# WORK TO BE COMPLETED
In the material below, the lines between the one holding "gray cross: (120, 21) -> (145, 33), turned 36" and the one holding "purple square: (79, 198) -> (19, 137), moved", inclusive, are to be set down word for word. Pictures stay out.

# DATA PROVIDED
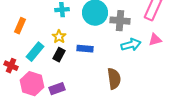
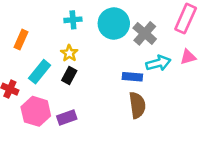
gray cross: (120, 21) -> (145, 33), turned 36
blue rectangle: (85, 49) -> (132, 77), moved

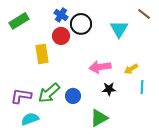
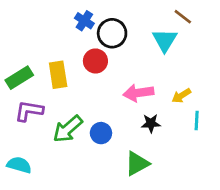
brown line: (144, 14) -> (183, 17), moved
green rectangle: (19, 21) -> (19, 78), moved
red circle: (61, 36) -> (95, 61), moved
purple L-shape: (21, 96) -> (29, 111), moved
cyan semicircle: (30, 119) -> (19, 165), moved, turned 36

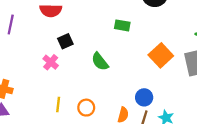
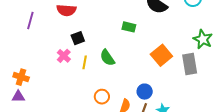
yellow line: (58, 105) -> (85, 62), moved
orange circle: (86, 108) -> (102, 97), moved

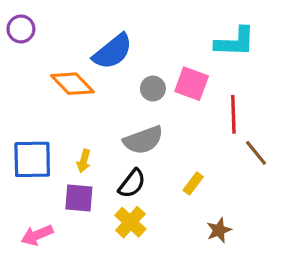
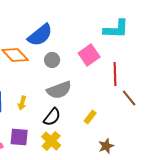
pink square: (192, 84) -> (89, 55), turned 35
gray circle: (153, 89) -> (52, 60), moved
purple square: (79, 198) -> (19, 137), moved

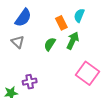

--

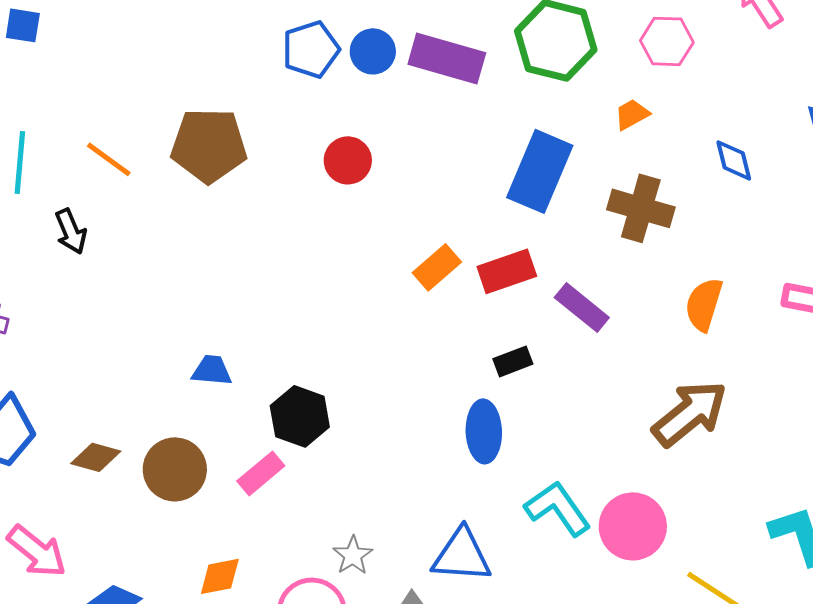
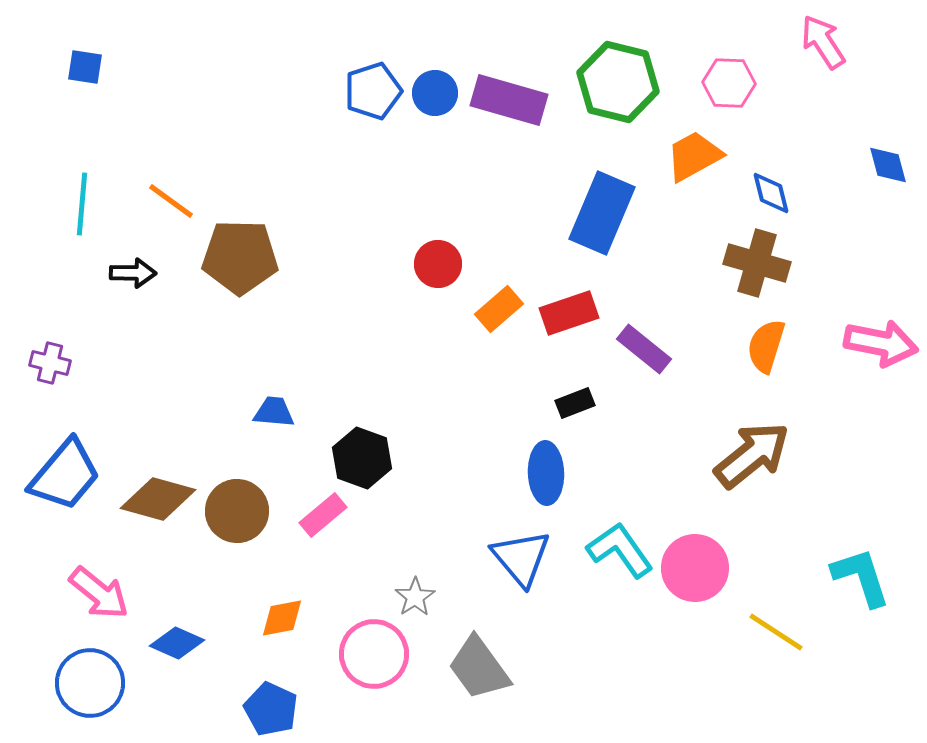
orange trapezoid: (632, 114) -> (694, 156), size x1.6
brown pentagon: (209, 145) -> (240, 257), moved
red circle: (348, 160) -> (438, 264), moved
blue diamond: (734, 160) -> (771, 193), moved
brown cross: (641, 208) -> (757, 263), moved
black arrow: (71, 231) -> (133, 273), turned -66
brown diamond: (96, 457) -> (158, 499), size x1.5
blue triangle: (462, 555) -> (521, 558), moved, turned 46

# ANSWER TO THIS TASK
gray cross: (120, 21) -> (145, 33), turned 36
blue rectangle: (85, 49) -> (132, 77), moved

brown line: (144, 14) -> (183, 17), moved
green rectangle: (19, 21) -> (19, 78), moved
red circle: (61, 36) -> (95, 61), moved
purple L-shape: (21, 96) -> (29, 111), moved
cyan semicircle: (30, 119) -> (19, 165), moved, turned 36

yellow line: (58, 105) -> (85, 62), moved
orange circle: (86, 108) -> (102, 97), moved

pink square: (192, 84) -> (89, 55), turned 35
gray circle: (153, 89) -> (52, 60), moved
purple square: (79, 198) -> (19, 137), moved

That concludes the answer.